WORK TO DO: Rewrite the lines starting with the line containing "Incorrect, black textured" and going on through the line containing "Considering their sizes, blue" as a numbered list, leaving out blank lines.

Spatial data with pictures:

[Begin]

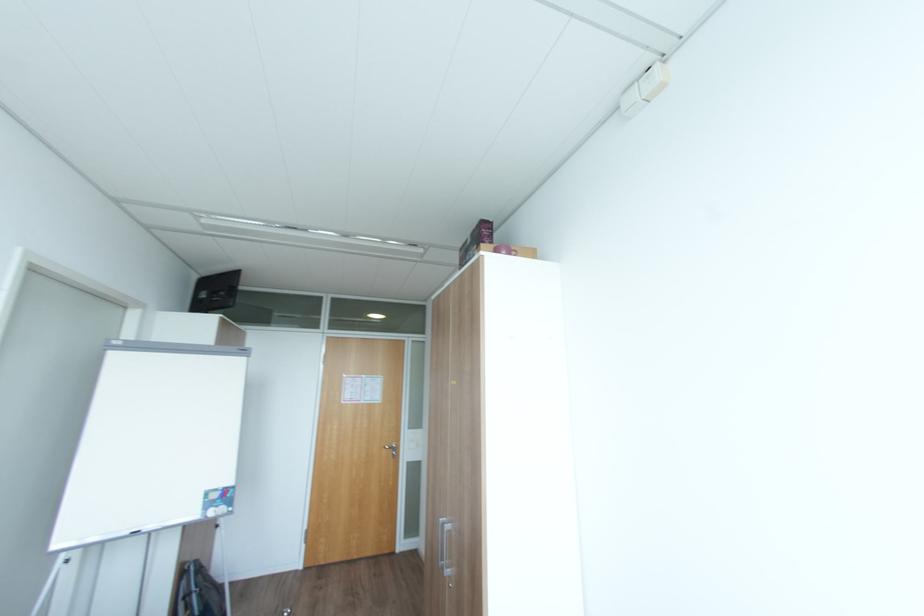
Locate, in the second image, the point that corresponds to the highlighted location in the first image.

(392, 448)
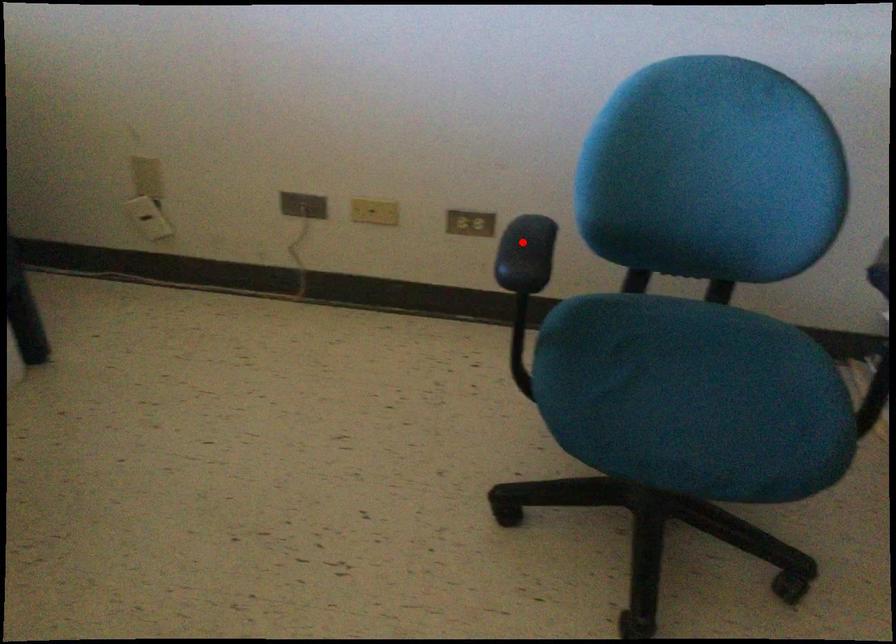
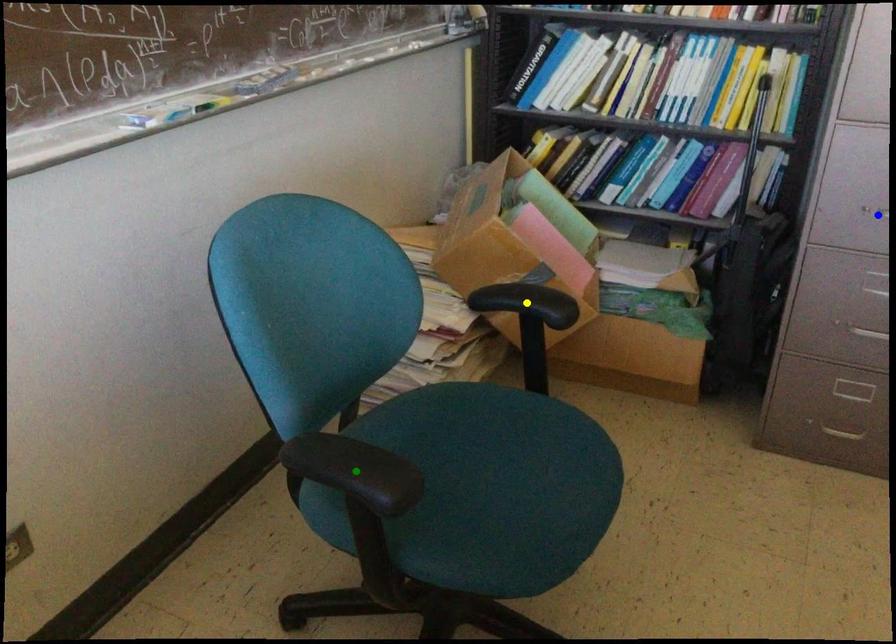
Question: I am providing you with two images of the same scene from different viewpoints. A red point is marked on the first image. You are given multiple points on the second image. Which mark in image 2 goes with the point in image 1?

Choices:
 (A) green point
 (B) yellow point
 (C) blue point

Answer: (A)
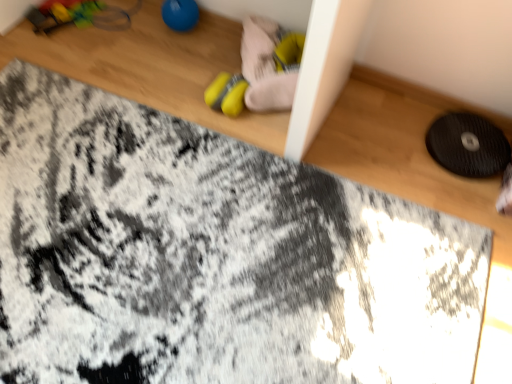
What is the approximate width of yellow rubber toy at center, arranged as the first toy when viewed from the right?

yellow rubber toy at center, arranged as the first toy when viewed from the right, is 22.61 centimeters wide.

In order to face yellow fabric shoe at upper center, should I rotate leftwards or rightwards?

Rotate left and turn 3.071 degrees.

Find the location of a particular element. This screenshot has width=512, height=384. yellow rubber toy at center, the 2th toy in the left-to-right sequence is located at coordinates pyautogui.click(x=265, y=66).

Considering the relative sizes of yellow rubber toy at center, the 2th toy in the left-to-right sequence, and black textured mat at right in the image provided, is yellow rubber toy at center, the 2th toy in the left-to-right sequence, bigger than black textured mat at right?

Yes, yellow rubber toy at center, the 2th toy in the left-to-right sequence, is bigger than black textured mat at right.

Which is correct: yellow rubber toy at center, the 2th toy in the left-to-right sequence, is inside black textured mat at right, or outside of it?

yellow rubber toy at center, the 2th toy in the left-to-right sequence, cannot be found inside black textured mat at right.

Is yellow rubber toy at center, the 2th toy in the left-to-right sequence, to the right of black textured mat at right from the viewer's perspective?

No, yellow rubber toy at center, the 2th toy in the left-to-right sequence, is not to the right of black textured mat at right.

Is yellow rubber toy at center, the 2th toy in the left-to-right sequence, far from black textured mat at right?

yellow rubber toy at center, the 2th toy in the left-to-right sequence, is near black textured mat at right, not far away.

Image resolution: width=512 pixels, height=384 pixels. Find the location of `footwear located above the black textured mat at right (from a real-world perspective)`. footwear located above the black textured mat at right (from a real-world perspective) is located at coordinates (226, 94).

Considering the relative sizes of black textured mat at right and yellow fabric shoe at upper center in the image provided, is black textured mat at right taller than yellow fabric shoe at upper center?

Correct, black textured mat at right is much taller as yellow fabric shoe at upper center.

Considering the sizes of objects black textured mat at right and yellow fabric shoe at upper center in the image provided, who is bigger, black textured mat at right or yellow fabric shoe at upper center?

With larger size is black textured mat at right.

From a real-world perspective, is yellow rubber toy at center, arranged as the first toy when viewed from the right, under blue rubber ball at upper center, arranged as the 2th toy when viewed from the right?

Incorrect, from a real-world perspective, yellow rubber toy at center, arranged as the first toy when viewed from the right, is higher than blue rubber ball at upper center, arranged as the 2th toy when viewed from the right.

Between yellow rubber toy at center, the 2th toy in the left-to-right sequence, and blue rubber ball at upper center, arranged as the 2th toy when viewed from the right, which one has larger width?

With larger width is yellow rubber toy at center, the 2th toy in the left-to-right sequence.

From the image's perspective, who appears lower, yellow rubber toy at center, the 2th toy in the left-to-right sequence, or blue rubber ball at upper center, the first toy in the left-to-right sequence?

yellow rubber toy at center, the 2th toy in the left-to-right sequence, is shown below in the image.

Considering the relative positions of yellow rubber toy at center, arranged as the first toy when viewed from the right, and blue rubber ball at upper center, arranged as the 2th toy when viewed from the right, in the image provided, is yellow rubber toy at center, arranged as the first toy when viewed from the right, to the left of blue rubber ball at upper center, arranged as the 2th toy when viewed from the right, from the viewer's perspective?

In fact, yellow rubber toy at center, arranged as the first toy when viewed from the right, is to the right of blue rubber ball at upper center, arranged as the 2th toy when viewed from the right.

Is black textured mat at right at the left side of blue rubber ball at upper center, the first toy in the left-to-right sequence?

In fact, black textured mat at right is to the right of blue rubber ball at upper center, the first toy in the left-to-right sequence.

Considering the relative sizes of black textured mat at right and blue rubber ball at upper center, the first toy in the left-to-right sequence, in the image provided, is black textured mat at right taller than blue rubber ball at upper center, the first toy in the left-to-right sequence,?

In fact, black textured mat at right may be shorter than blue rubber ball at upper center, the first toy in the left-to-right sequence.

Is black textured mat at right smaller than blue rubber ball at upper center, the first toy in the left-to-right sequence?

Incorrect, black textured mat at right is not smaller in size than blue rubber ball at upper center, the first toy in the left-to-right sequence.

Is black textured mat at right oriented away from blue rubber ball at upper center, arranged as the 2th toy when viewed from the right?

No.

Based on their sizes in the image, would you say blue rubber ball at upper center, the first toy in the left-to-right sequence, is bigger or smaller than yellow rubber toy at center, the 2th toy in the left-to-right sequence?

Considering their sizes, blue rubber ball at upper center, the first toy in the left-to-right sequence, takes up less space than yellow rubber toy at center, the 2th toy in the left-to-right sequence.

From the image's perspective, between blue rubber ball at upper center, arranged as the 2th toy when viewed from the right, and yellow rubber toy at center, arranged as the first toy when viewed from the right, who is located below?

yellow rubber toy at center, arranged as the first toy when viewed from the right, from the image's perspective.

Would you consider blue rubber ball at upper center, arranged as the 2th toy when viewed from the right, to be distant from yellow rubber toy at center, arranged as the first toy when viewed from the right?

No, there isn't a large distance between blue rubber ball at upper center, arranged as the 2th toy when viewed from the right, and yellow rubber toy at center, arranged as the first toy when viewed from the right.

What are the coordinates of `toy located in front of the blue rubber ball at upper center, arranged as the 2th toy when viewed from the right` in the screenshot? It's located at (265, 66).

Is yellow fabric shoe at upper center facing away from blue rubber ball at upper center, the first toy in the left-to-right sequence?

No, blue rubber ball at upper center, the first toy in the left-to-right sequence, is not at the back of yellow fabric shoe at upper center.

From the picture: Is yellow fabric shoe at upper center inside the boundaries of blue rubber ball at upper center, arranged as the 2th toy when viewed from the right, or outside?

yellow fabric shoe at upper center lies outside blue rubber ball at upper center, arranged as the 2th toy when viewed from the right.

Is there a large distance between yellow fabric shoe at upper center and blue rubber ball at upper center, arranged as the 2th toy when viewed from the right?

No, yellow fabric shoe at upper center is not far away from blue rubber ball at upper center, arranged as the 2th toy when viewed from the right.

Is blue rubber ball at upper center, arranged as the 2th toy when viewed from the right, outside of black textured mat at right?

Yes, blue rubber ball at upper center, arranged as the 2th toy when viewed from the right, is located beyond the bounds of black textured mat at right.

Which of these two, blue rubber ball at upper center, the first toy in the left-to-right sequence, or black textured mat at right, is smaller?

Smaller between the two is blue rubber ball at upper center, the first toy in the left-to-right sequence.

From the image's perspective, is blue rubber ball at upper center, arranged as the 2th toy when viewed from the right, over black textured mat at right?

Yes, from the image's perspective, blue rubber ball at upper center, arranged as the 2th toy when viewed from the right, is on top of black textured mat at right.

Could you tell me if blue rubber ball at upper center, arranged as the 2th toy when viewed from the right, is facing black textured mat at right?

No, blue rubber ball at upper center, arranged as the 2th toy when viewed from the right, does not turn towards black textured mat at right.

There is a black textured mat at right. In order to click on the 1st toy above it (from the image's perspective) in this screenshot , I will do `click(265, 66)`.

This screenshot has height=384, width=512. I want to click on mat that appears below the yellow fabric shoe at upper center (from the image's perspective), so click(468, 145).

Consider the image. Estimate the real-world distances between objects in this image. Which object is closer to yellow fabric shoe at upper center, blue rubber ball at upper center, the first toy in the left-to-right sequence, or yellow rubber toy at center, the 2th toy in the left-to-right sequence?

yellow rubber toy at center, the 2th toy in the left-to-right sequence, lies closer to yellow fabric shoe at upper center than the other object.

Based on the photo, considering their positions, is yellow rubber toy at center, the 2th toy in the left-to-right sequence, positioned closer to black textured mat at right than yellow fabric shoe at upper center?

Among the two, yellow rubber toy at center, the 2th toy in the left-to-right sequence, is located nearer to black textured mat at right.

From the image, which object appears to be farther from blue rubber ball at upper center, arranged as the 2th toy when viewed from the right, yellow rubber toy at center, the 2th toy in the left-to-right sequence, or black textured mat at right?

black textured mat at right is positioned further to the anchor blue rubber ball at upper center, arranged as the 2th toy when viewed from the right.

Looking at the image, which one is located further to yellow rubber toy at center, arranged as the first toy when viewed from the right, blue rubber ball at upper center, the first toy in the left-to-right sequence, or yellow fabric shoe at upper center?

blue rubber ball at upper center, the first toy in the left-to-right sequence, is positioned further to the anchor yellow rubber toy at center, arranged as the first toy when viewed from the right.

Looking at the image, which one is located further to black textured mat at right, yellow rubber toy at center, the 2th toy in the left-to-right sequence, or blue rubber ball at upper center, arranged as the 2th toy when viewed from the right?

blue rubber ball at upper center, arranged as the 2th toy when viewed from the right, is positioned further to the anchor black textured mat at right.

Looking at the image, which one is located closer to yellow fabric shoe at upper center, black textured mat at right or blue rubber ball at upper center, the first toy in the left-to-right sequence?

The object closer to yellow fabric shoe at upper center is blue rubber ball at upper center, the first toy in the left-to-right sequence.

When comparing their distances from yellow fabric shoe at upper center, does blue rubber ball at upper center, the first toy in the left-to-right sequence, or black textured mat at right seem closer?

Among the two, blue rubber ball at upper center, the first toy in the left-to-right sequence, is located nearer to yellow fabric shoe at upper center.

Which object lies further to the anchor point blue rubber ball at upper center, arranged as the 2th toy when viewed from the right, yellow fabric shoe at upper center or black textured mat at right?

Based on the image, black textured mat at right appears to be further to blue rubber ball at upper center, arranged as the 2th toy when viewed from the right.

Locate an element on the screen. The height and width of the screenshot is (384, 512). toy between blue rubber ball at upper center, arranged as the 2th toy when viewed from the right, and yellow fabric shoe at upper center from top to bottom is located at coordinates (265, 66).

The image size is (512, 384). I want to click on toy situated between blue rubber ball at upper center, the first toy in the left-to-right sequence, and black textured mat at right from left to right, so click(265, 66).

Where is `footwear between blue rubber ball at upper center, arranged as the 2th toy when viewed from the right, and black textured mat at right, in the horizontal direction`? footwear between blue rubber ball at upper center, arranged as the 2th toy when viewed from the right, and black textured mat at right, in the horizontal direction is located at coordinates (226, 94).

[End]

TASK RESULT:
1. Incorrect, black textured mat at right is not smaller in size than blue rubber ball at upper center, the first toy in the left-to-right sequence.
2. Is black textured mat at right oriented away from blue rubber ball at upper center, arranged as the 2th toy when viewed from the right?
3. No.
4. Based on their sizes in the image, would you say blue rubber ball at upper center, the first toy in the left-to-right sequence, is bigger or smaller than yellow rubber toy at center, the 2th toy in the left-to-right sequence?
5. Considering their sizes, blue rubber ball at upper center, the first toy in the left-to-right sequence, takes up less space than yellow rubber toy at center, the 2th toy in the left-to-right sequence.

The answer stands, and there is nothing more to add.